**To do:** In the records below, find the line that contains "(orange) <668 256>" and repeat it, along with each line after it, exactly as written.

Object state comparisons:
□ □ □ □ □
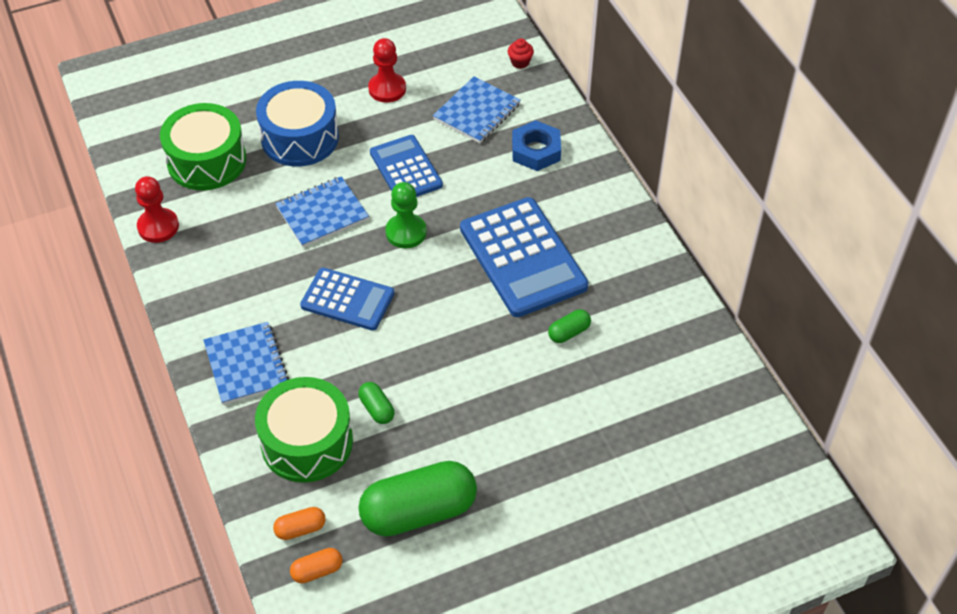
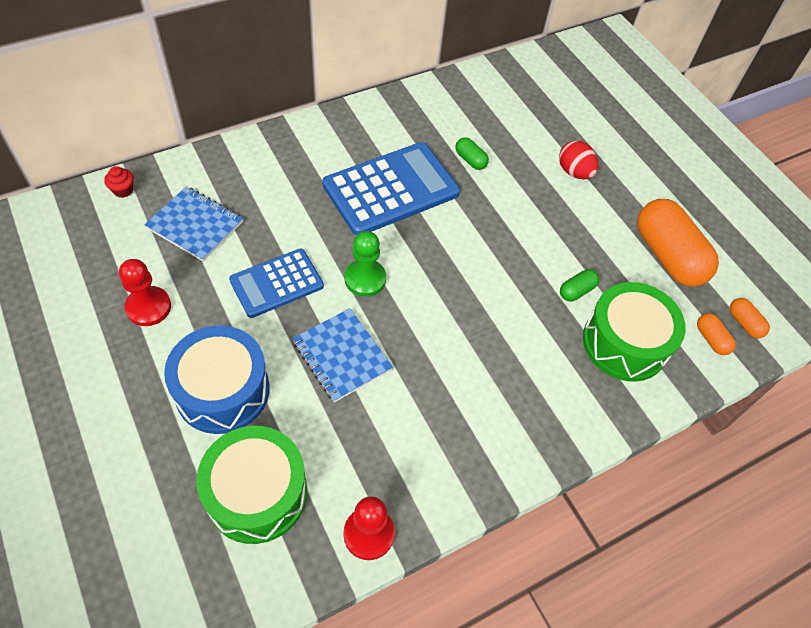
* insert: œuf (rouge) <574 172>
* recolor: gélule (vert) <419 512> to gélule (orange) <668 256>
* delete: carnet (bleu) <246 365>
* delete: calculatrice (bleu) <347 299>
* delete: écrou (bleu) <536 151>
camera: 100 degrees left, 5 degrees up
□ □ □ □ □
**Result for this exercise:**
* recolor: gélule (vert) <419 512> to gélule (orange) <668 256>
* delete: carnet (bleu) <246 365>
* delete: calculatrice (bleu) <347 299>
* delete: écrou (bleu) <536 151>
camera: 100 degrees left, 5 degrees up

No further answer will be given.